Omitting the images, transcribe the records below exactly as they stand.

[Scene difference descriptions]
----
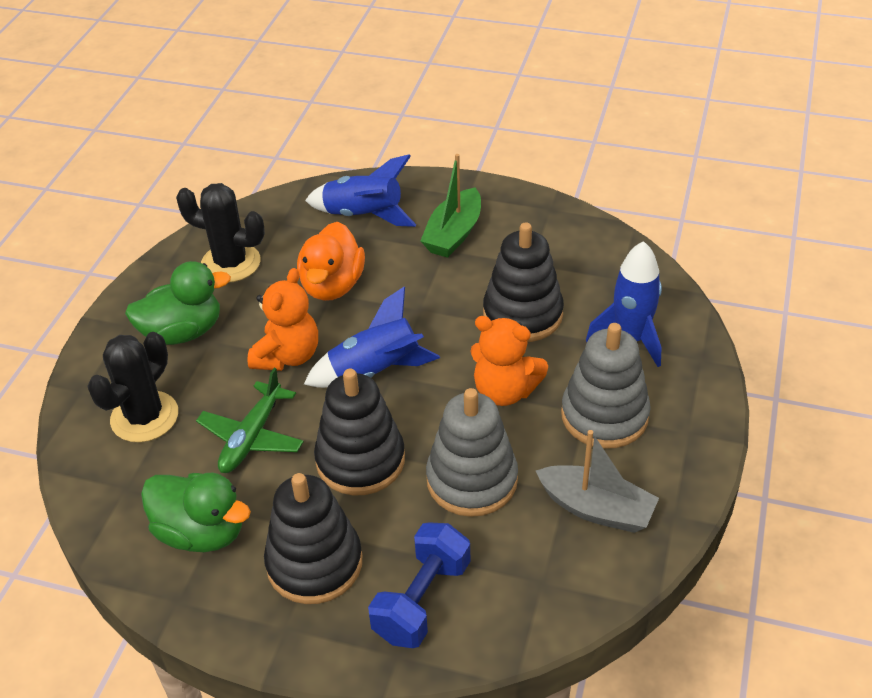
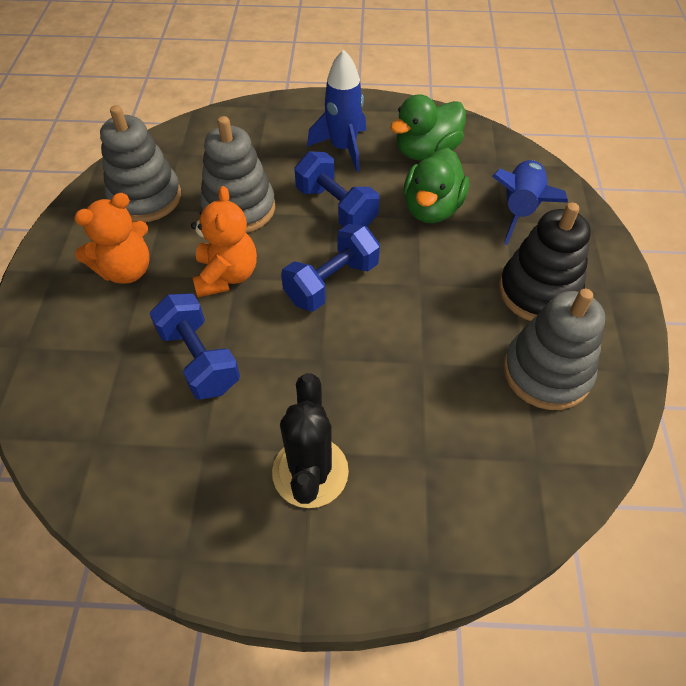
black cactus: 2 -> 1
black stacking toy: 3 -> 1
blue dumbbell: 1 -> 3
blue rocket: 3 -> 2
green boat: 1 -> 0
green plane: 1 -> 0
grey boat: 1 -> 0
grey stacking toy: 2 -> 3
orange duck: 1 -> 0

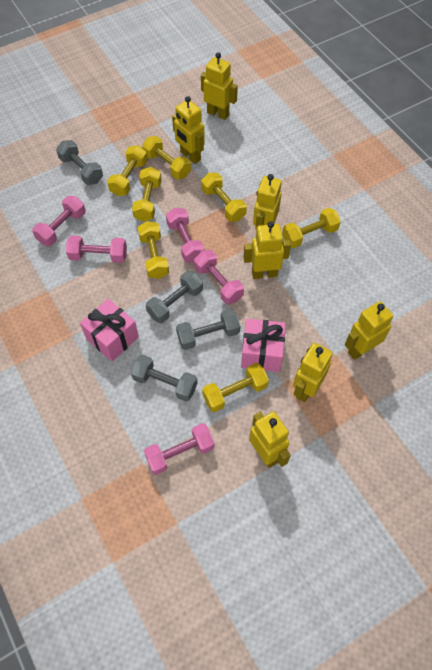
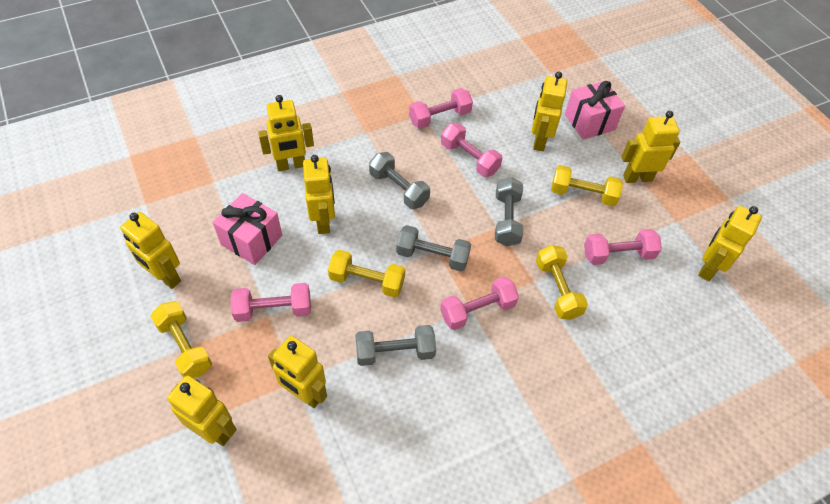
yellow dumbbell: 7 -> 4
yellow robot: 7 -> 8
----
### SOLUTION:
black cactus: 2 -> 1
black stacking toy: 3 -> 1
blue dumbbell: 1 -> 3
blue rocket: 3 -> 2
green boat: 1 -> 0
green plane: 1 -> 0
grey boat: 1 -> 0
grey stacking toy: 2 -> 3
orange duck: 1 -> 0

yellow dumbbell: 7 -> 4
yellow robot: 7 -> 8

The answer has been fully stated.